▶

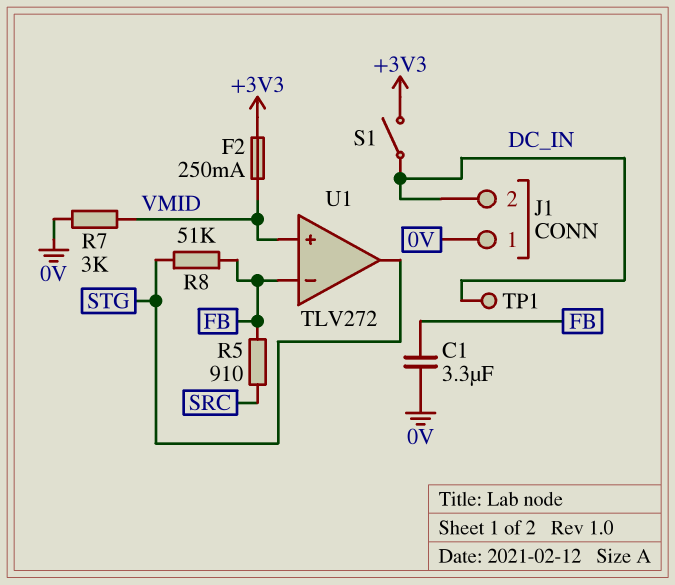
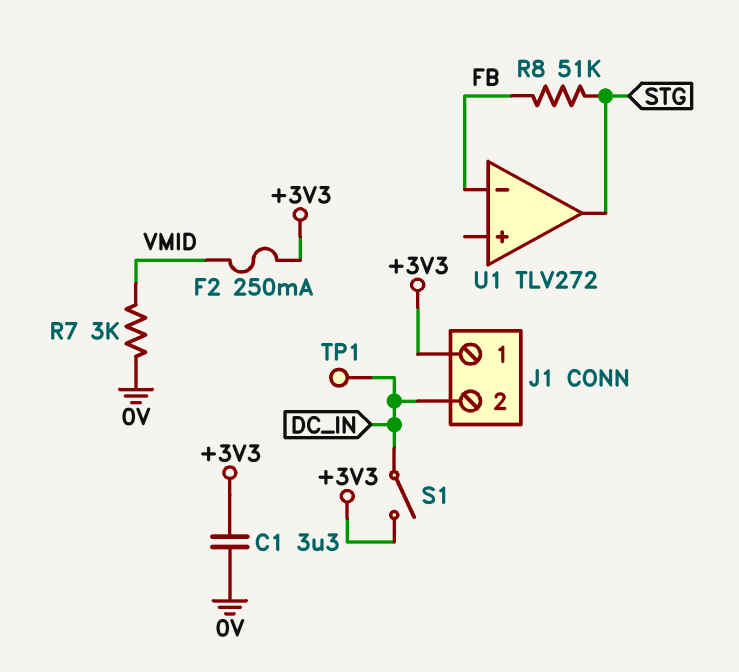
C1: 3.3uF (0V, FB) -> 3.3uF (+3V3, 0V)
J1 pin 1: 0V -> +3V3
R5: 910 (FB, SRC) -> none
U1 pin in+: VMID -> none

◀
▶

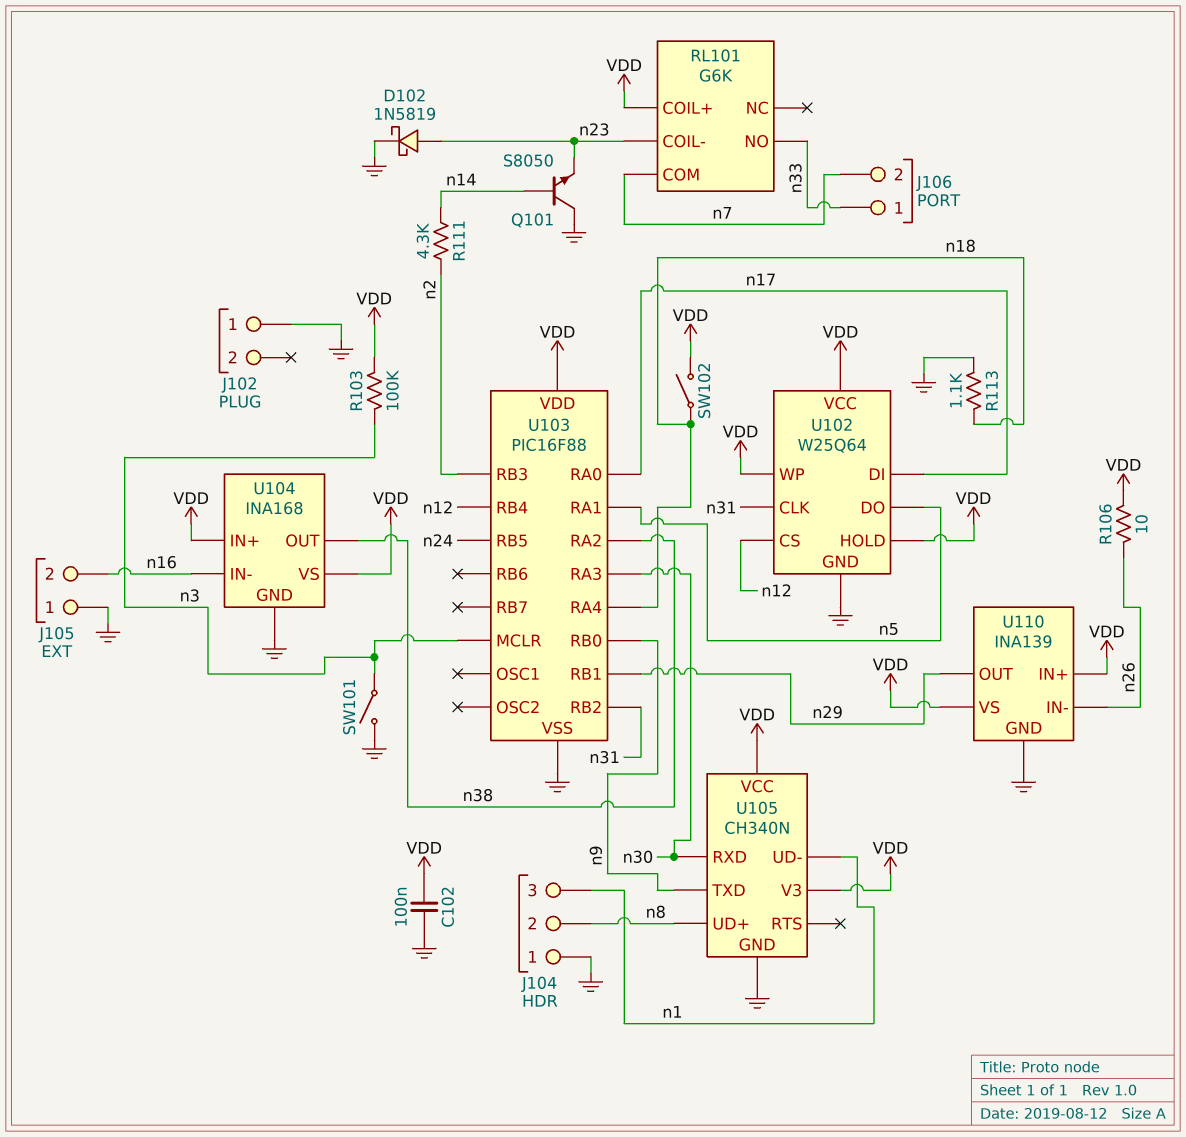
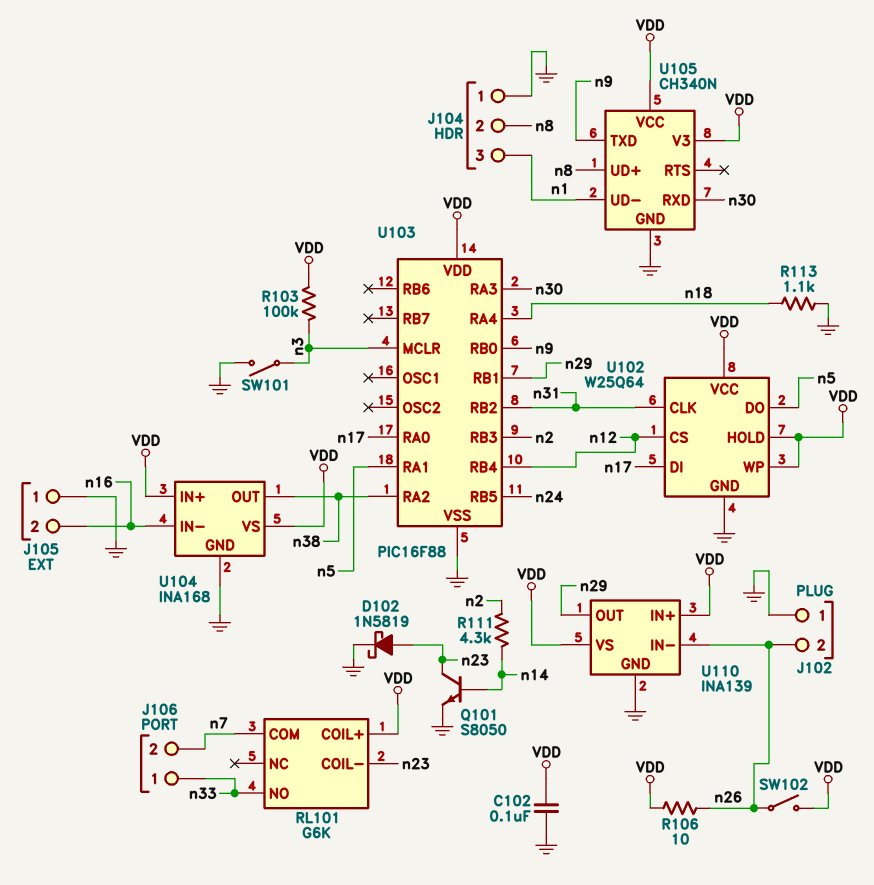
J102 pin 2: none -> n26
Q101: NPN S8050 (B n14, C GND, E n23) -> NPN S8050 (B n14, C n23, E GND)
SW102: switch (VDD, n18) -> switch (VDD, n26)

◀

» What you have to do: The required answer is each line of the entries containing the string "none".

» Solution to the exercise:
R5: 910 (FB, SRC) -> none
U1 pin in+: VMID -> none
J102 pin 2: none -> n26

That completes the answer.